Structured diff data

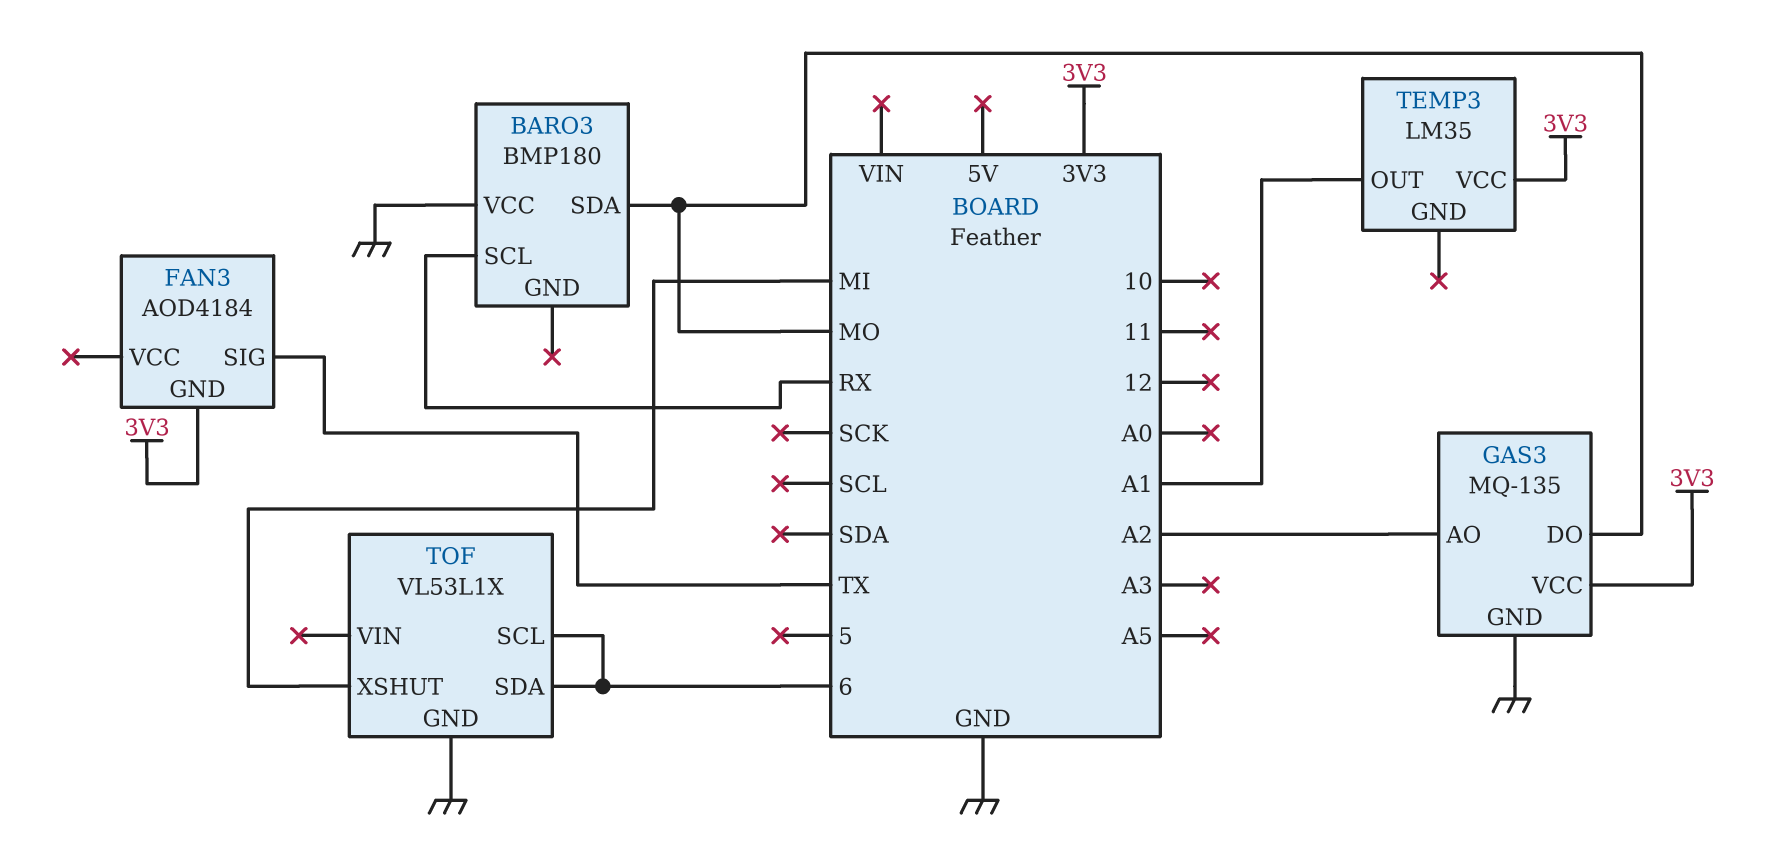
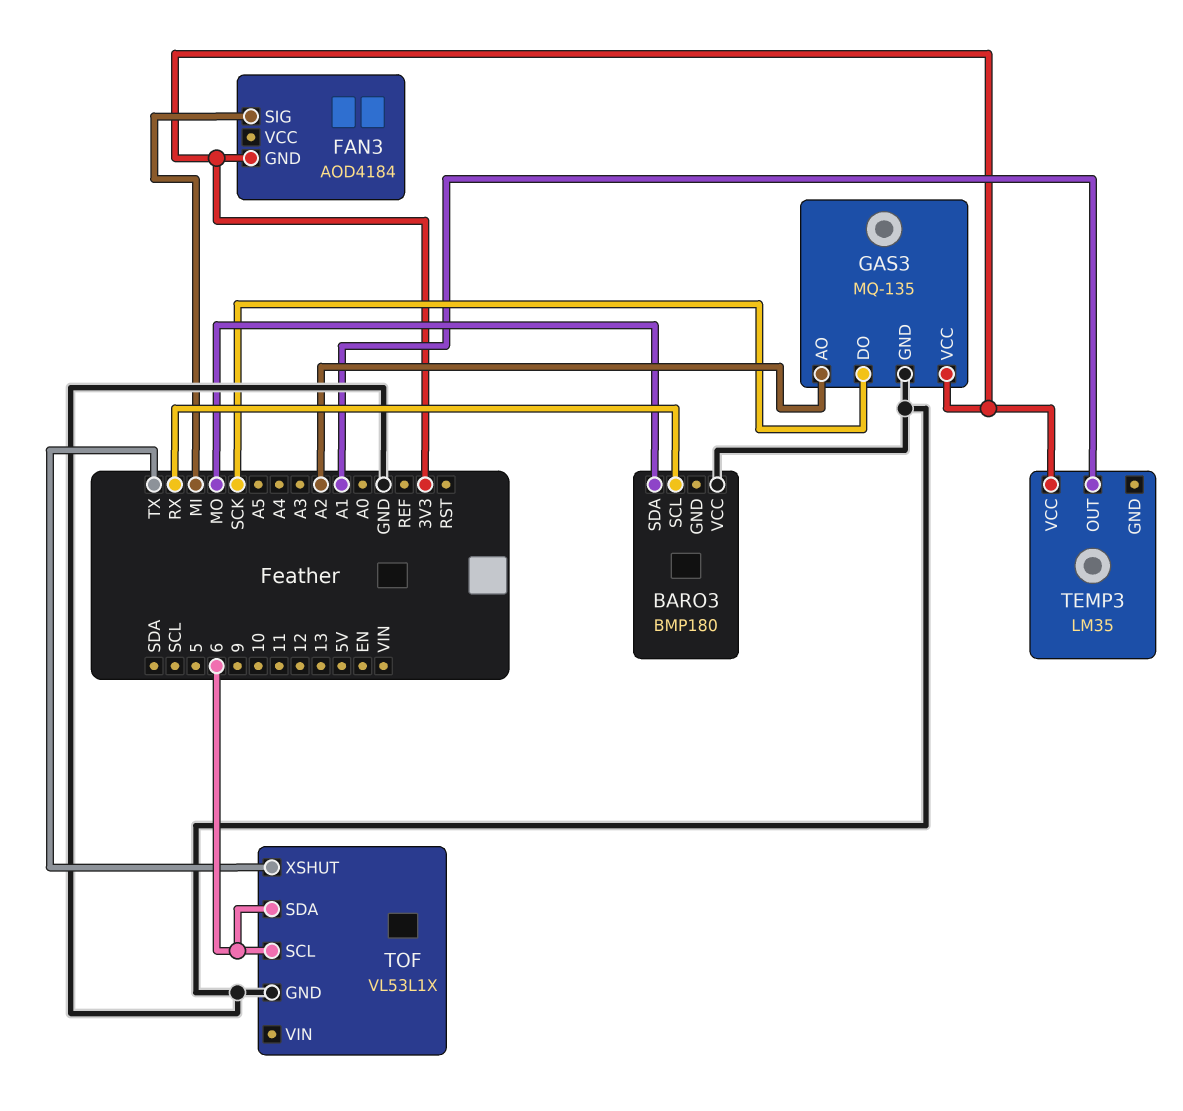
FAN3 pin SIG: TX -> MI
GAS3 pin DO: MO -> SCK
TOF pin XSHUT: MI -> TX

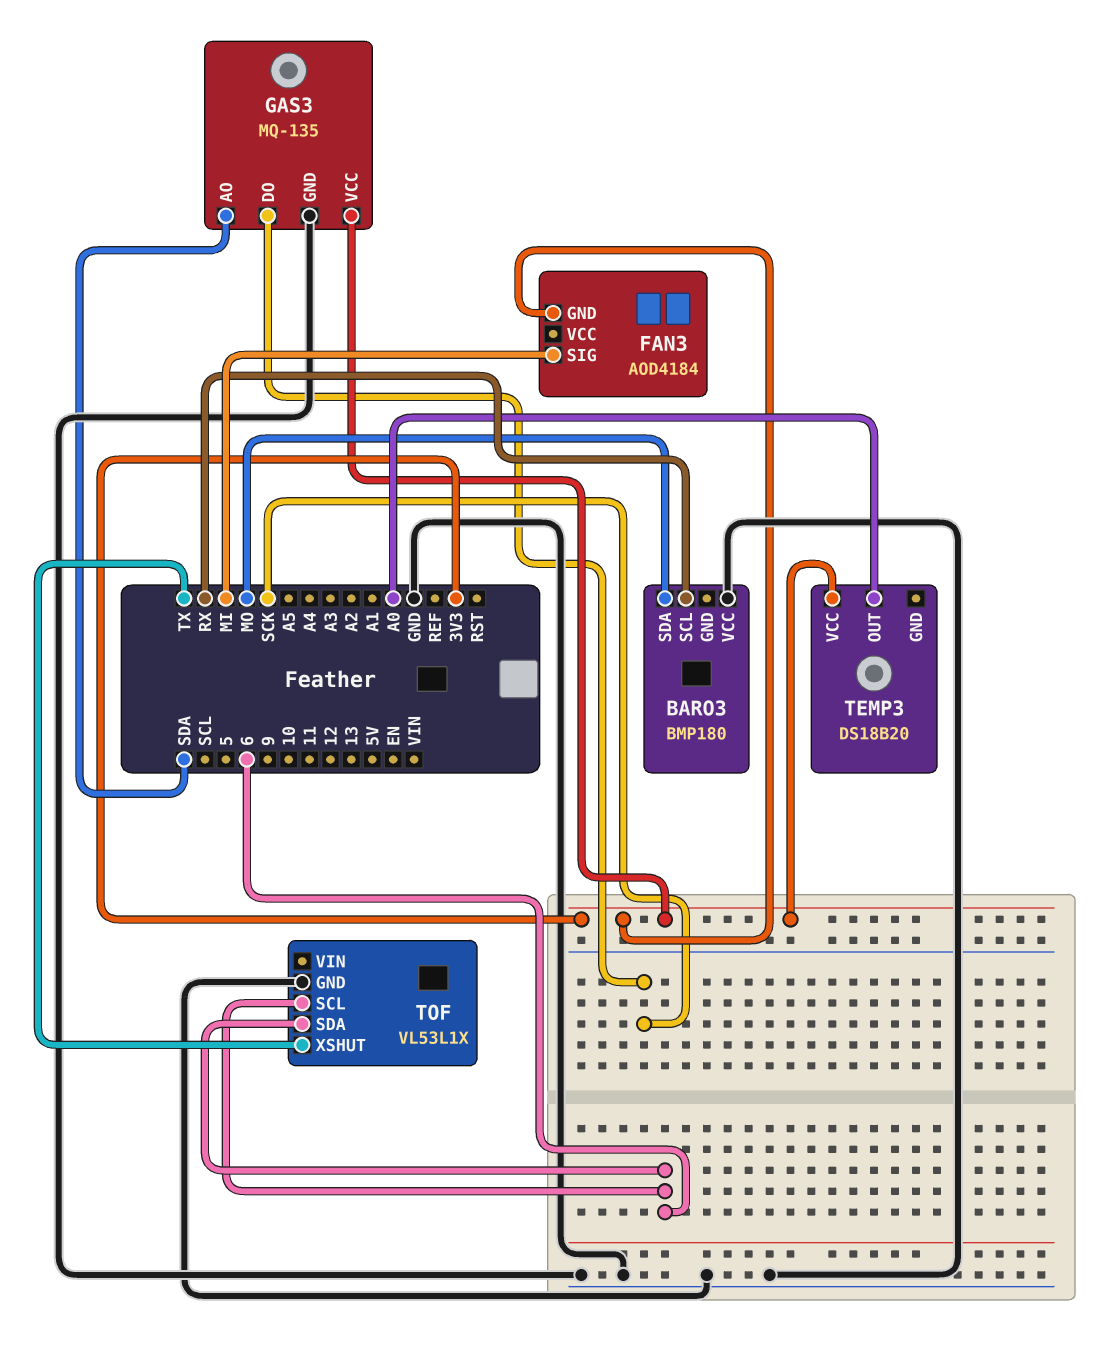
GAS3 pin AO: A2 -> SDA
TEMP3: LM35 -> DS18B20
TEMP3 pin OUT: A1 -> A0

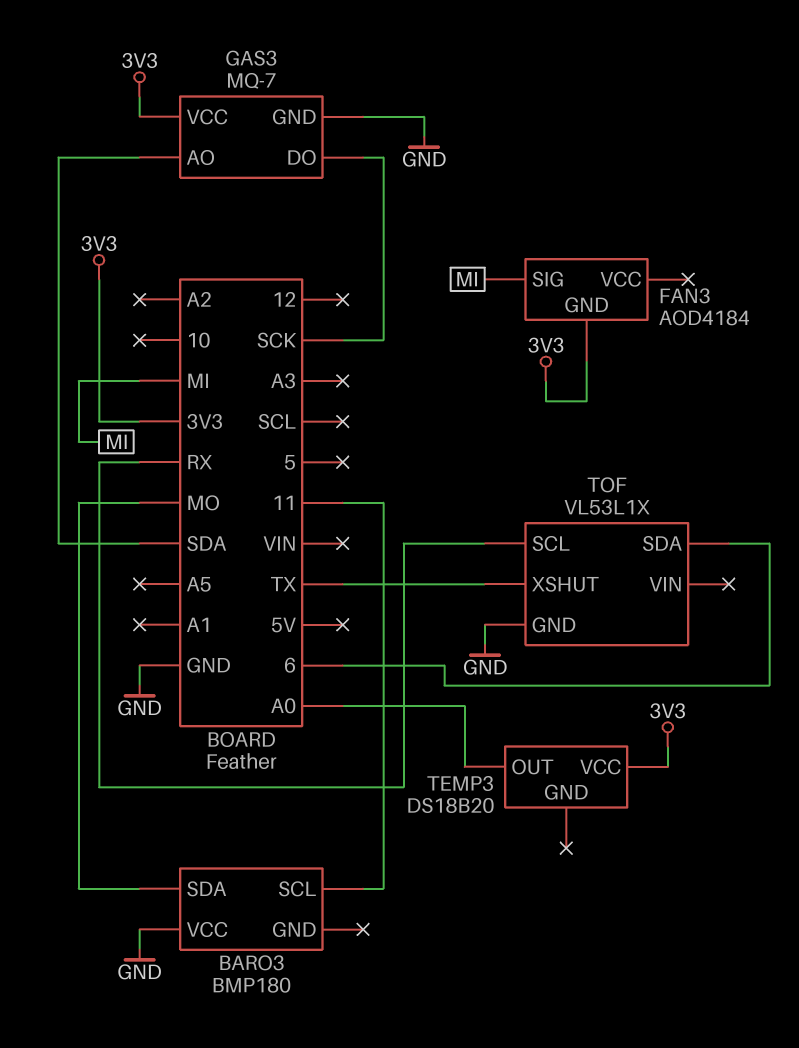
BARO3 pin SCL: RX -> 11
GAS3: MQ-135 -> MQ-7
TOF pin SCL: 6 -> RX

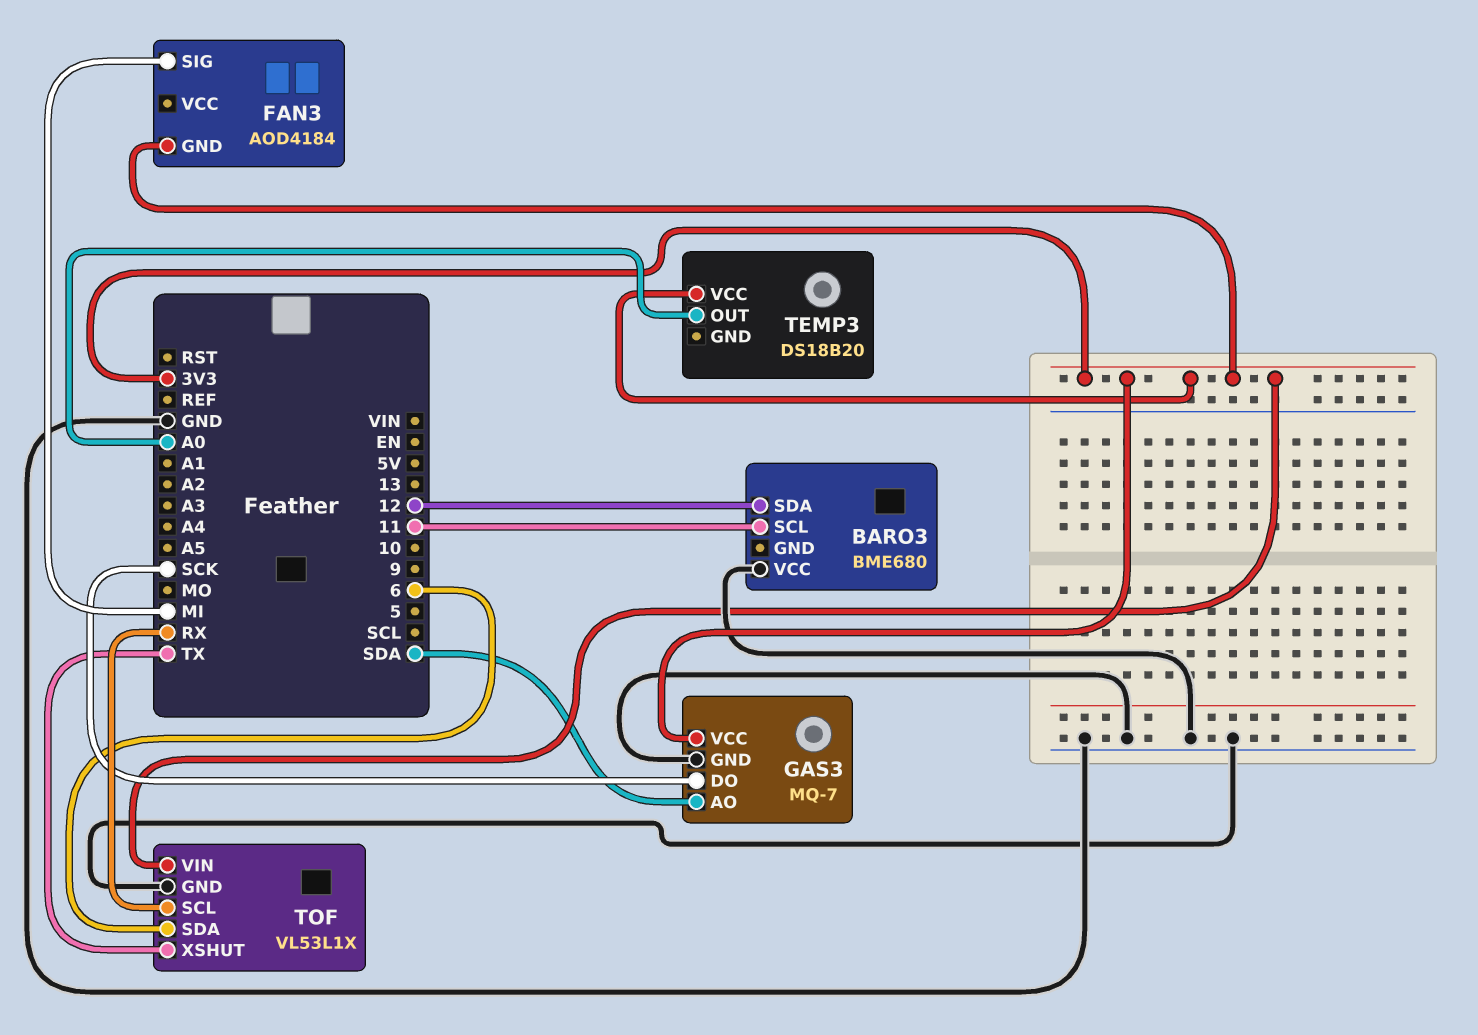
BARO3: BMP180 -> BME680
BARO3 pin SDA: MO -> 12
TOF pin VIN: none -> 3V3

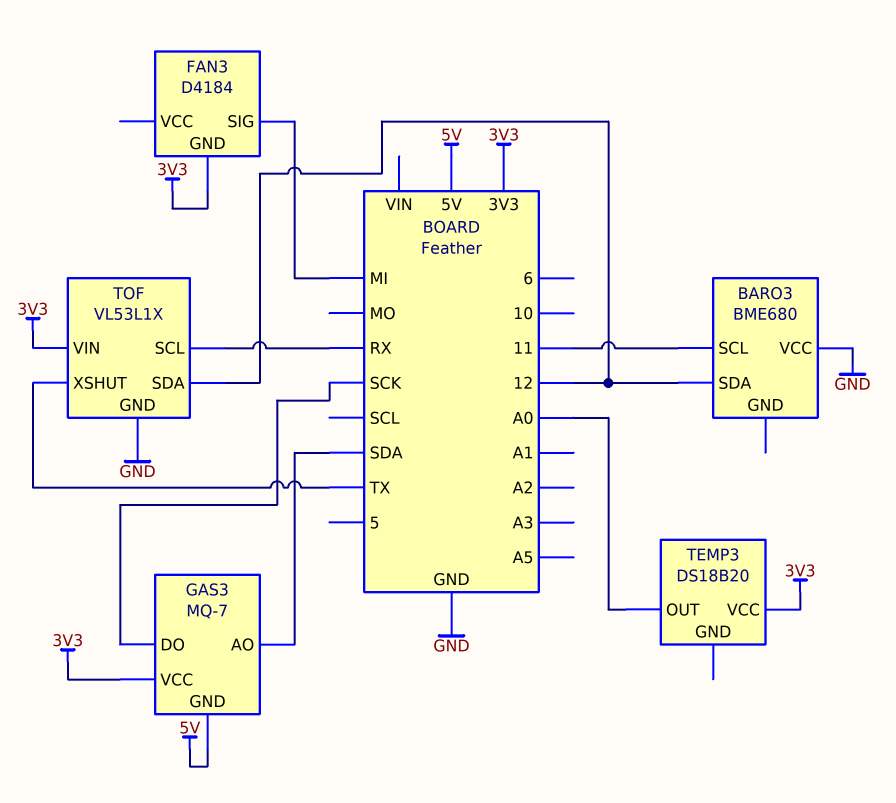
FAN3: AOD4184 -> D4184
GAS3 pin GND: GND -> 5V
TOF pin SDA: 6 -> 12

• [Work to be completed] Each record should be quoted exactly, with the images omitted.

• [Answer box]
FAN3 pin SIG: TX -> MI
GAS3 pin DO: MO -> SCK
TOF pin XSHUT: MI -> TX

GAS3 pin AO: A2 -> SDA
TEMP3: LM35 -> DS18B20
TEMP3 pin OUT: A1 -> A0

BARO3 pin SCL: RX -> 11
GAS3: MQ-135 -> MQ-7
TOF pin SCL: 6 -> RX

BARO3: BMP180 -> BME680
BARO3 pin SDA: MO -> 12
TOF pin VIN: none -> 3V3

FAN3: AOD4184 -> D4184
GAS3 pin GND: GND -> 5V
TOF pin SDA: 6 -> 12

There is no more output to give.